■ Your goal
Report each line of the listing below that contains the string "kern".

Stored data entries
====================

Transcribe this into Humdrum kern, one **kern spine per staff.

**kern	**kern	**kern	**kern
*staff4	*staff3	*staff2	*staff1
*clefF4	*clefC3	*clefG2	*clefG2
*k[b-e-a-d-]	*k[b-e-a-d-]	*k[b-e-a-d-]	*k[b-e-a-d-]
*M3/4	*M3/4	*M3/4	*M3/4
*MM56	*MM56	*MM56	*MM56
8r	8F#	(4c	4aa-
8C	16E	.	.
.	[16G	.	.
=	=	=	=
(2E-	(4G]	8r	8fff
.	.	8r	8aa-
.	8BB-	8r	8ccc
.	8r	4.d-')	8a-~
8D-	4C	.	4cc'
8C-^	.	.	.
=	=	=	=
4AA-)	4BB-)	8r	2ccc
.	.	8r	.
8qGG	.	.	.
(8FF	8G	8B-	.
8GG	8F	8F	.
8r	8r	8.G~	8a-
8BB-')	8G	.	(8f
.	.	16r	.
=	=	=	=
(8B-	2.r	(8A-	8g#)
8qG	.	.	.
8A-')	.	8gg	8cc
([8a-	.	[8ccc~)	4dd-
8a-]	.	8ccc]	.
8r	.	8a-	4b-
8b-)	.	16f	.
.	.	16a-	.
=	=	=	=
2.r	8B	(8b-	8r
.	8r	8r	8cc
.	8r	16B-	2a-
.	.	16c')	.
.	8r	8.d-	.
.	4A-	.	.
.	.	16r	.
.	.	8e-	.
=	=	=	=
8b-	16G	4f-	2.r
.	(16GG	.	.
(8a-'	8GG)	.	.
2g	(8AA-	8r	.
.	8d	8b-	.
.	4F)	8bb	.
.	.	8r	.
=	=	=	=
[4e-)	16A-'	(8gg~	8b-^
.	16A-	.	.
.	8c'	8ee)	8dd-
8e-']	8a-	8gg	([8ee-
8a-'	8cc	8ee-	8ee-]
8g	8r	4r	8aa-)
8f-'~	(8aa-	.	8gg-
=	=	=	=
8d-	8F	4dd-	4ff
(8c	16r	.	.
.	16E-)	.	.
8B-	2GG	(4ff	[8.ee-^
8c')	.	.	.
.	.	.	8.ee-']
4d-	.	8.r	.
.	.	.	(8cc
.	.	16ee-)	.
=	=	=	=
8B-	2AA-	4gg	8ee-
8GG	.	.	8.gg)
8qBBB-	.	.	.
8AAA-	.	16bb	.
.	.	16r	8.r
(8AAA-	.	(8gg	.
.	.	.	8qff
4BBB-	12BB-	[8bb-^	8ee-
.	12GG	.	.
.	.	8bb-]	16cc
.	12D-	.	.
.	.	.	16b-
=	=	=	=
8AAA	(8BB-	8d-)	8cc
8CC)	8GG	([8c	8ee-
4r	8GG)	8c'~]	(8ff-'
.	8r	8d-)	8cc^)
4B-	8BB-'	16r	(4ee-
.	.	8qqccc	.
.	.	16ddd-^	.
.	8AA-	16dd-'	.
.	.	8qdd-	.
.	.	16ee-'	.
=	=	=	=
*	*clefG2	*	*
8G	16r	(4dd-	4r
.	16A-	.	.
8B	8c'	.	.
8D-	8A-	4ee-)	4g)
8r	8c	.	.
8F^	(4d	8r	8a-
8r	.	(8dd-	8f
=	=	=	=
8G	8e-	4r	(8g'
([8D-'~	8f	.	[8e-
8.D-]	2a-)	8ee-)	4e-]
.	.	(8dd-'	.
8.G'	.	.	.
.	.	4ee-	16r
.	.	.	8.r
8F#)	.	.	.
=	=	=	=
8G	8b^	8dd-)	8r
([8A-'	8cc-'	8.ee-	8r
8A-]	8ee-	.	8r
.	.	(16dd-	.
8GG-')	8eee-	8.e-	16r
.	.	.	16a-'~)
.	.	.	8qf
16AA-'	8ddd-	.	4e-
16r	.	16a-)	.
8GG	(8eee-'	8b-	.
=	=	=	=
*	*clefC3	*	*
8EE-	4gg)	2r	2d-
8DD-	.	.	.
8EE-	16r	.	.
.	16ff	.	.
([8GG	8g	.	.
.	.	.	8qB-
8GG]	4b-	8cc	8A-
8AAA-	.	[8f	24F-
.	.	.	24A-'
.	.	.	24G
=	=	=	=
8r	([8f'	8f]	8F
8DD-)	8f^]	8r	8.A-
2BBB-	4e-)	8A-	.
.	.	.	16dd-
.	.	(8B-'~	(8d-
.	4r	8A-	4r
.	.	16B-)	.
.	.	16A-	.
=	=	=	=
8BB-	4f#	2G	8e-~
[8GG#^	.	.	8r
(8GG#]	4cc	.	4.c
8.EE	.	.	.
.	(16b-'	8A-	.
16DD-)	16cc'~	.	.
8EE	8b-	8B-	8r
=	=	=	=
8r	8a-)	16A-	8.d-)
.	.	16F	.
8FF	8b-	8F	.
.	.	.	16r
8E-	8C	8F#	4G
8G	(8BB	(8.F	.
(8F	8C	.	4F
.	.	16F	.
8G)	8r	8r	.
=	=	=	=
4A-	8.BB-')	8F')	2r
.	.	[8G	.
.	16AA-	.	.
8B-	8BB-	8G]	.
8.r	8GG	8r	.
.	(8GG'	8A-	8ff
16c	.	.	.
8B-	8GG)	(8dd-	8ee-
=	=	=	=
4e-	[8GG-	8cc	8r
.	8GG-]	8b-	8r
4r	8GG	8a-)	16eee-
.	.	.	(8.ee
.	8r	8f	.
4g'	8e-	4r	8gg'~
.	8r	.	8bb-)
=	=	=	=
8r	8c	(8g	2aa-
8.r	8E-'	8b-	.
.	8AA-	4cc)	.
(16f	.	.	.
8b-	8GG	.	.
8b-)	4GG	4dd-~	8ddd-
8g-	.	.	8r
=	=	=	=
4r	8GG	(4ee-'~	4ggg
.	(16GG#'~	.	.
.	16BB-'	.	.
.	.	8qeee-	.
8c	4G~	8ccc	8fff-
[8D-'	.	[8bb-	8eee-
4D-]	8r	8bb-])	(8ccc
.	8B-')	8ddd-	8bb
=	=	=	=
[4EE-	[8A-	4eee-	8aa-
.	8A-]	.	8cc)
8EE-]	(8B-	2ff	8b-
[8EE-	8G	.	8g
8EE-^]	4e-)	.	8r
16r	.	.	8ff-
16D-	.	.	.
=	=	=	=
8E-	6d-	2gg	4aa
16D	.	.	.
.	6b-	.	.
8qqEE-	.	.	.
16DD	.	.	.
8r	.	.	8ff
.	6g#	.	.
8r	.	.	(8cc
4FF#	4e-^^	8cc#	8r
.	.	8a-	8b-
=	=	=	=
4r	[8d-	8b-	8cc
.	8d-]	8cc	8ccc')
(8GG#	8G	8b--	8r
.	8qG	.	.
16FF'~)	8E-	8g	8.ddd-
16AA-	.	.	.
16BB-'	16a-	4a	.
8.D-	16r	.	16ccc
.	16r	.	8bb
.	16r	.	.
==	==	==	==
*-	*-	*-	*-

====================

■ Finished exercise
Transcribe this into Humdrum kern, one **kern spine per staff.
**kern	**kern	**kern	**kern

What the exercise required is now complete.